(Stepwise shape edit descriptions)
========================================================================

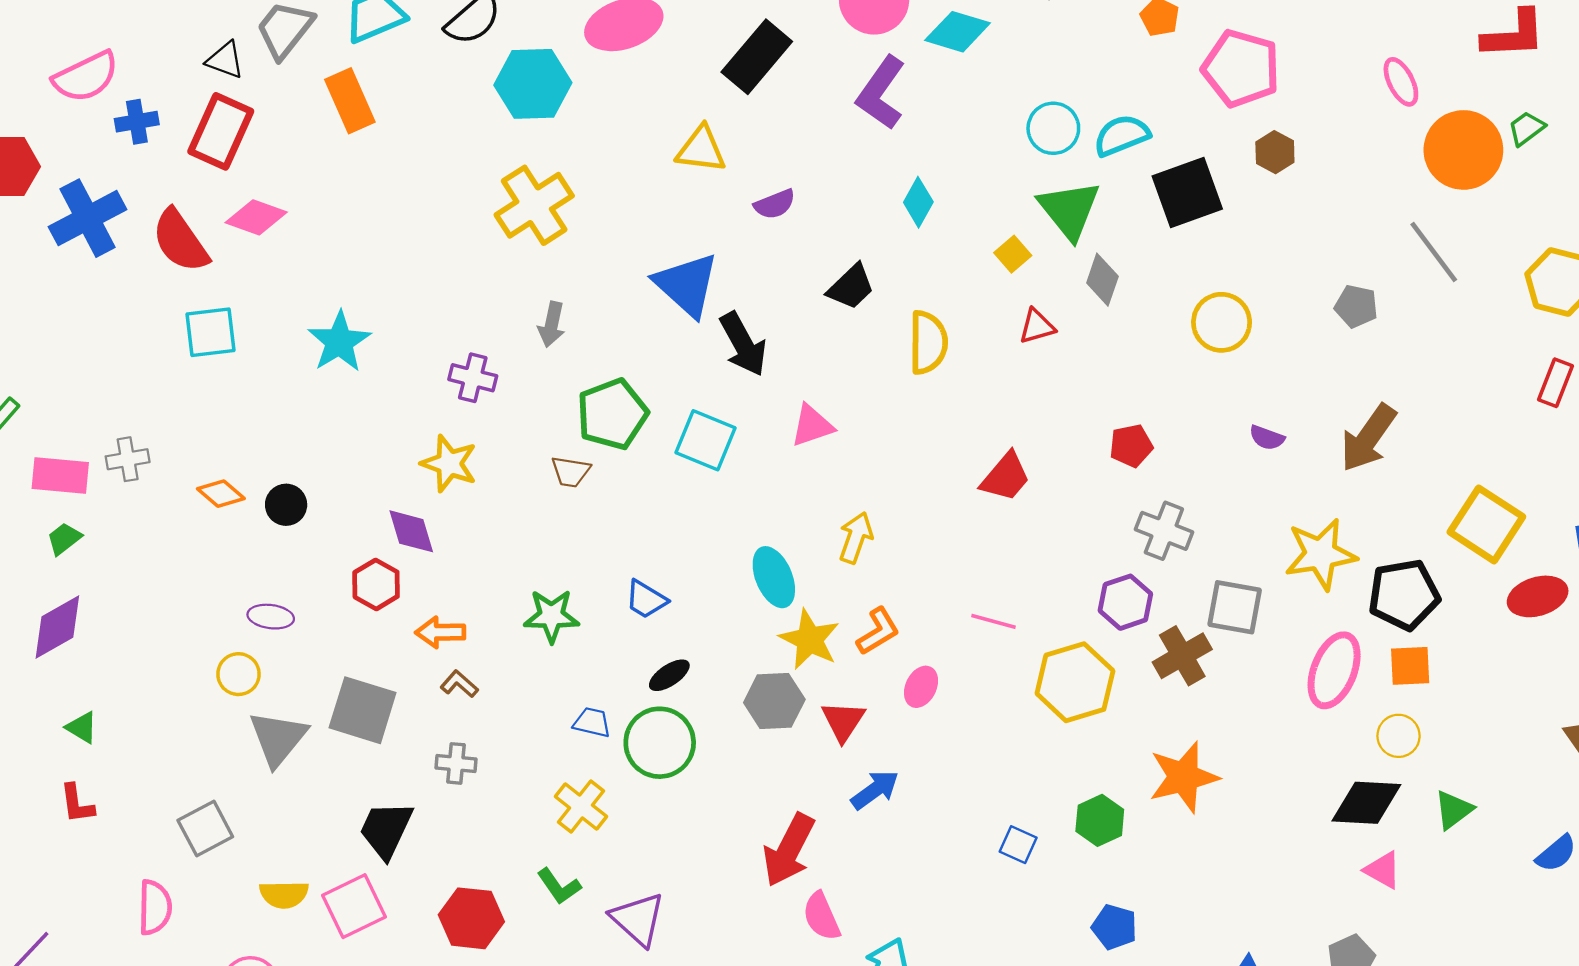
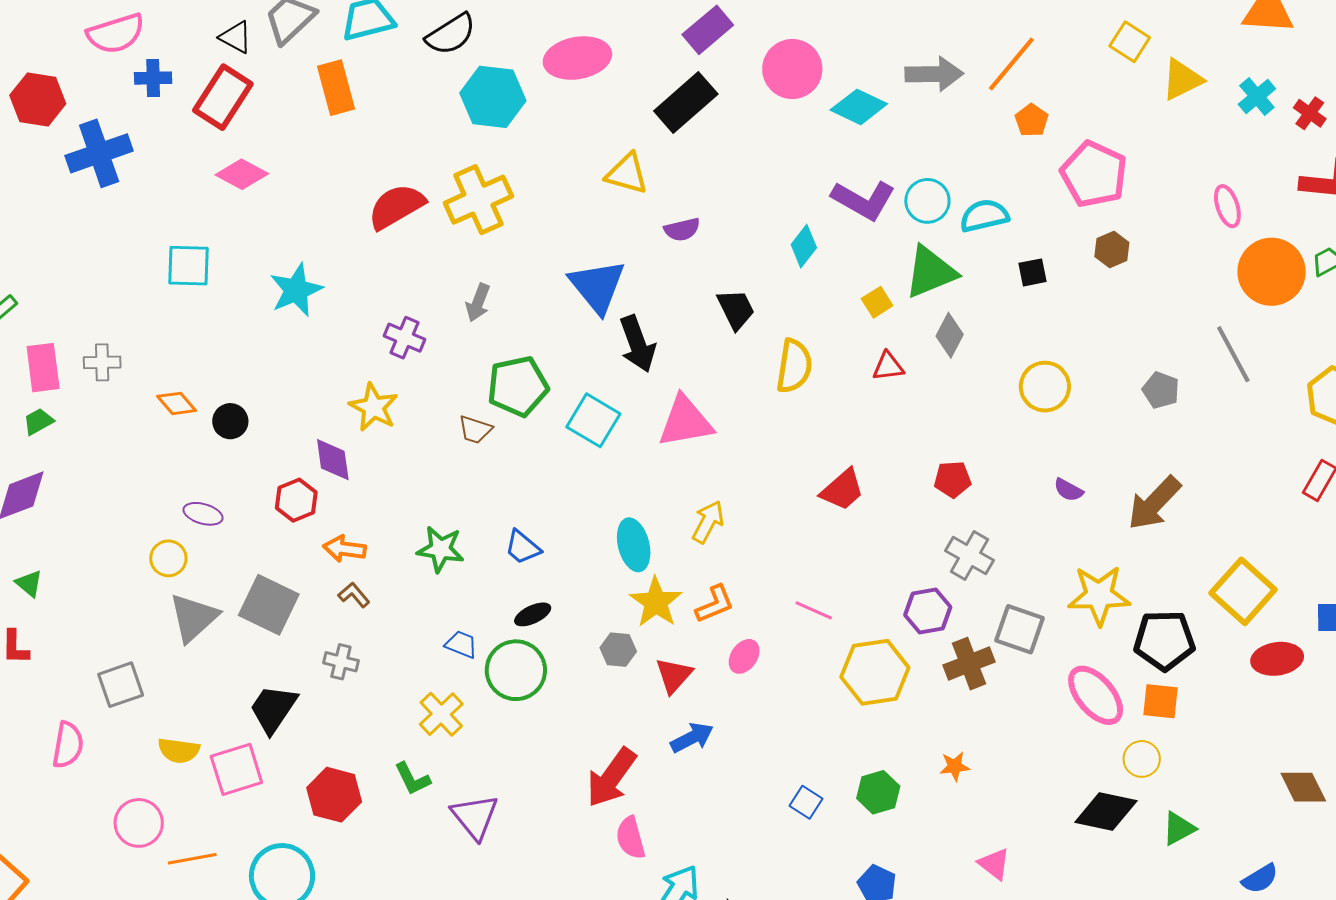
purple L-shape: (881, 93) -> (863, 200), moved, turned -104
black square: (1187, 193) -> (1032, 272), size x0.5
green triangle: (1069, 210) -> (930, 272), turned 38
red semicircle: (180, 241) -> (396, 206), moved, turned 86
black trapezoid: (851, 287) -> (736, 309), turned -81
pink triangle: (812, 426) -> (685, 422), size x1.5
pink rectangle: (60, 476) -> (43, 368), turned 69
pink ellipse: (1334, 670) -> (1096, 695), turned -70
gray hexagon: (774, 701) -> (618, 650), size x0.7
orange star: (1184, 777) -> (955, 766), size x0.5
pink triangle: (1383, 870) -> (994, 864), moved

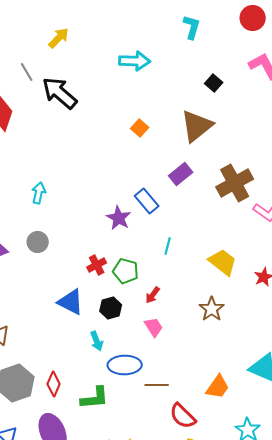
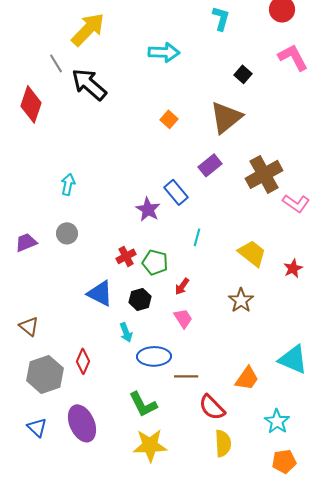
yellow arrow: (59, 38) -> (88, 29), size x1.6
red diamond: (54, 384) -> (83, 361), moved
green L-shape: (95, 398) -> (143, 404), moved, turned 68

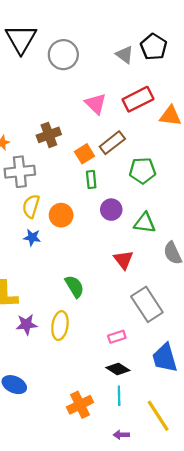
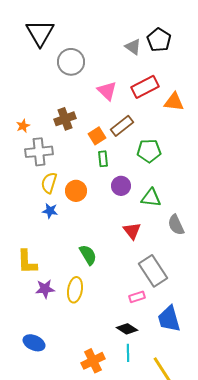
gray circle: (63, 55) -> (71, 62), moved
pink rectangle: (117, 337) -> (137, 297), moved

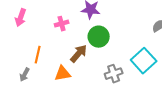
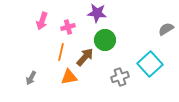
pink arrow: (21, 18) -> (42, 21), moved
orange line: (38, 55) -> (61, 52), moved

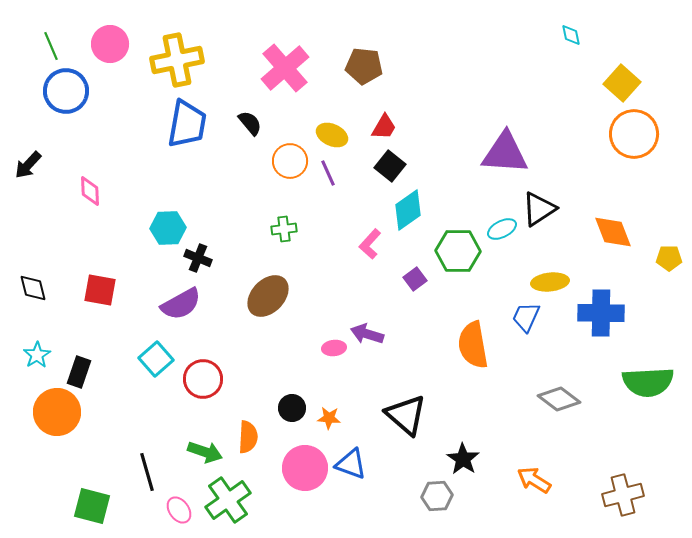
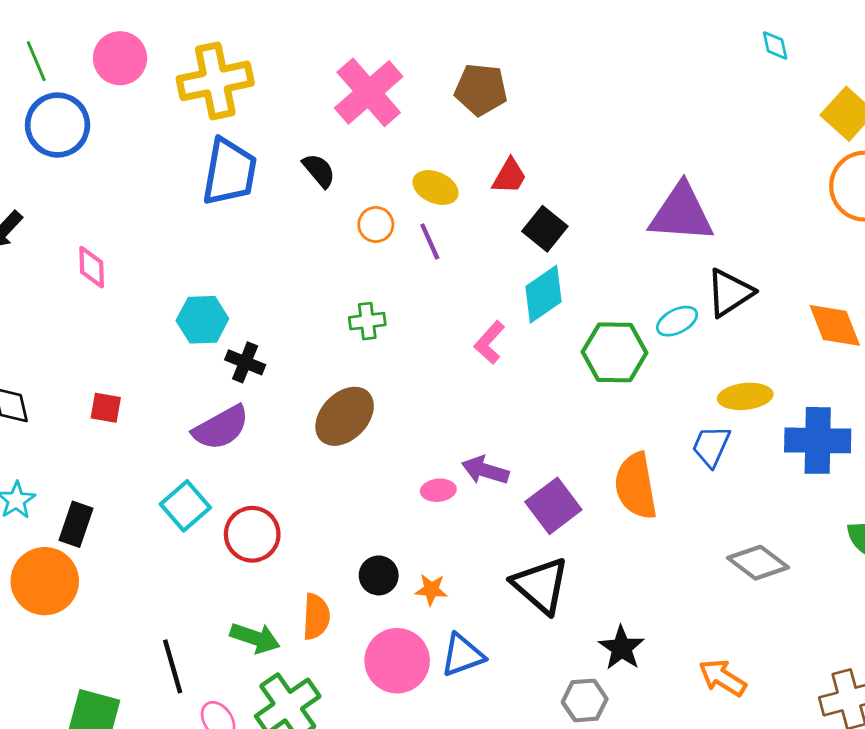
orange circle: (290, 161) -> (376, 224), size x0.7
black square: (390, 166) -> (545, 229), moved
purple square: (415, 279) -> (553, 506), moved, size x1.6
red square: (100, 290) -> (106, 408), size x0.7
blue triangle: (351, 464) -> (462, 655), turned -40

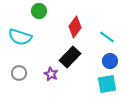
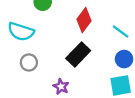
gray circle: (19, 73) -> (29, 62), moved
purple star: (51, 74) -> (61, 87), moved

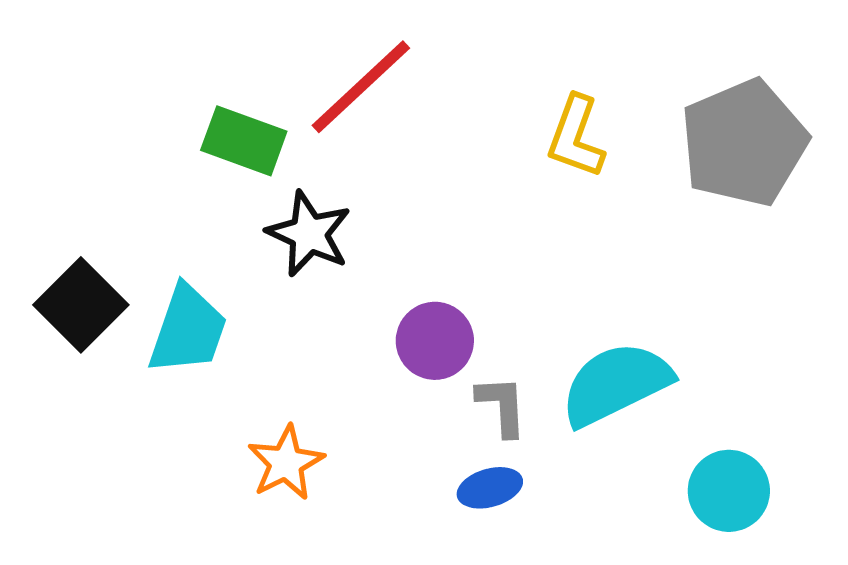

========================================================================

* _Work task_
Above are the records. Copy only the lines from the one with "gray hexagon: (774, 701)" through the one with "orange circle: (290, 161)", exactly, with no pictures.

* _Answer space_
gray hexagon: (774, 701) -> (618, 650), size x0.7
orange star: (1184, 777) -> (955, 766), size x0.5
pink triangle: (1383, 870) -> (994, 864), moved

yellow arrow: (59, 38) -> (88, 29), size x1.6
red diamond: (54, 384) -> (83, 361), moved
green L-shape: (95, 398) -> (143, 404), moved, turned 68

gray circle: (63, 55) -> (71, 62), moved
pink rectangle: (117, 337) -> (137, 297), moved

pink arrow: (21, 18) -> (42, 21), moved
orange line: (38, 55) -> (61, 52), moved

orange circle: (290, 161) -> (376, 224), size x0.7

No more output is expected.